→ Work required
Across all the entries below, count each line that holds "blau" and report the figure only.

(Stored items)
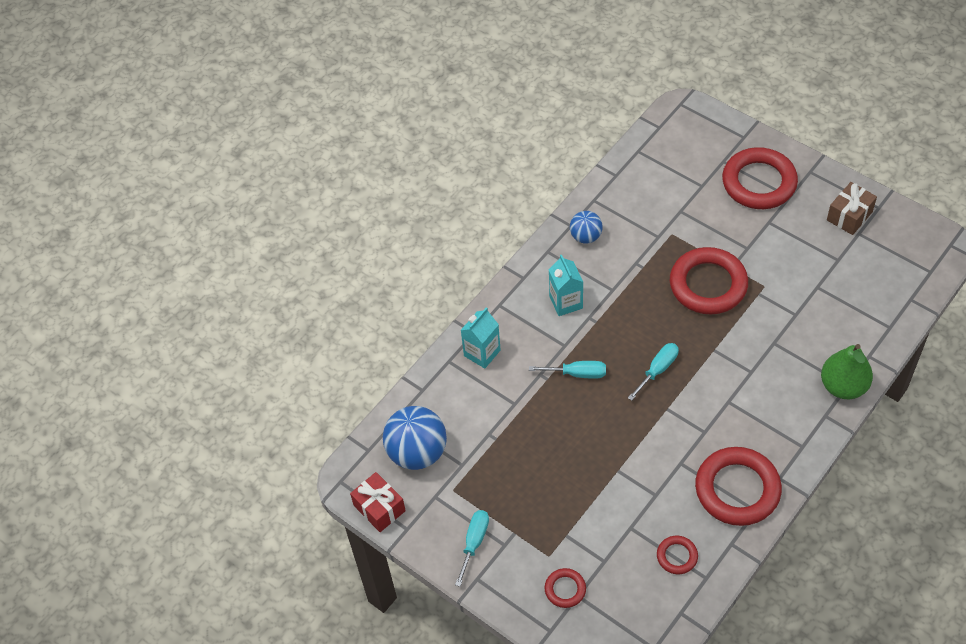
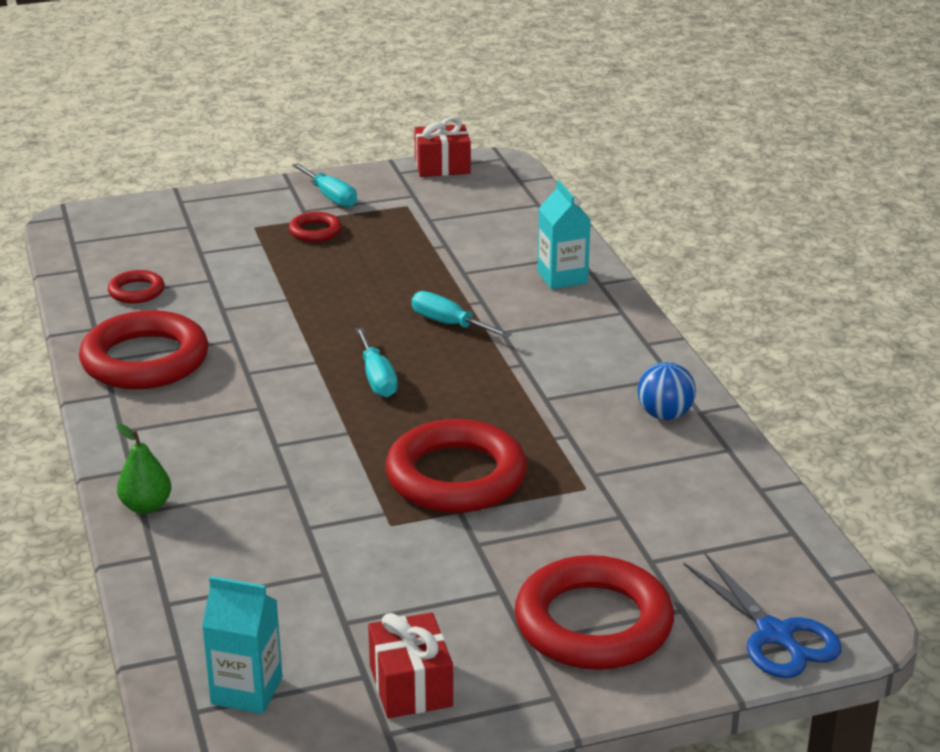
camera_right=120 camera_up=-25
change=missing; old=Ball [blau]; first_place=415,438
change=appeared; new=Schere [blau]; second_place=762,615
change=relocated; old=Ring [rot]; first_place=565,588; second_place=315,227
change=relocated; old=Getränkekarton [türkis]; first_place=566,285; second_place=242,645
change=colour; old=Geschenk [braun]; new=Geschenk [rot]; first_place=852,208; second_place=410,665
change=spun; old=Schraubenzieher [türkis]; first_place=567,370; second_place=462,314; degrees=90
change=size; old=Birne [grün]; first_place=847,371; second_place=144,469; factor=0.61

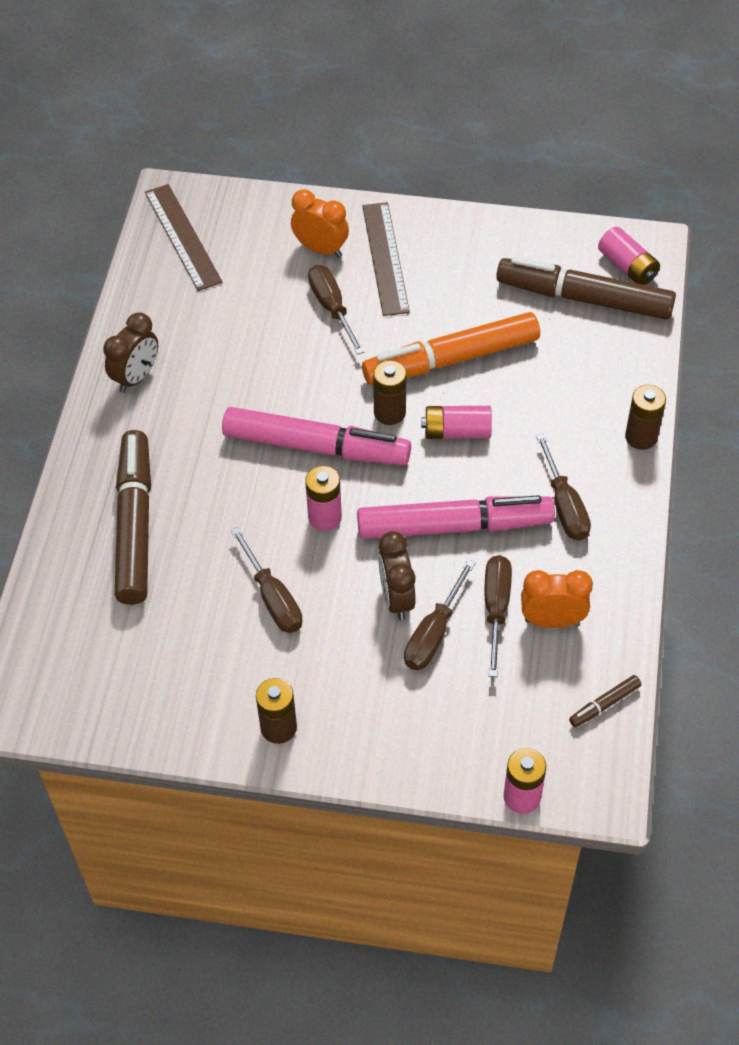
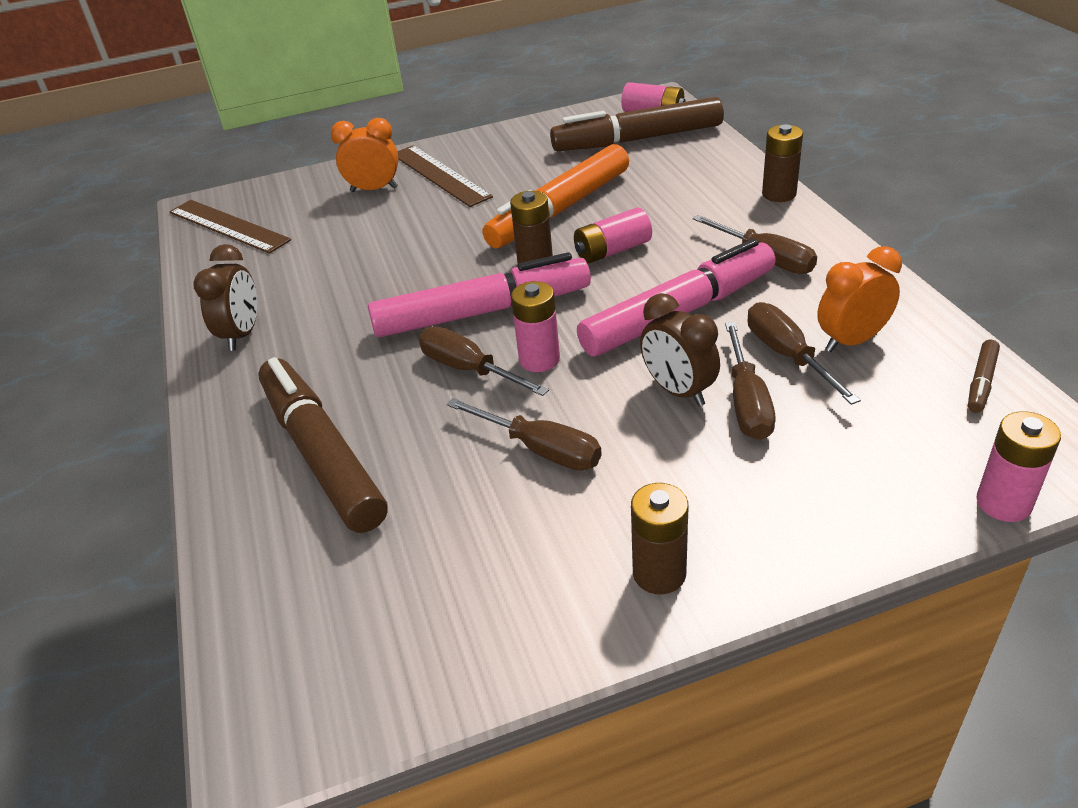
camera_right=-25 camera_up=-15
change=relocated; old=Schraubenzieher [braun]; first_place=336,310; second_place=483,361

→ Finished task
2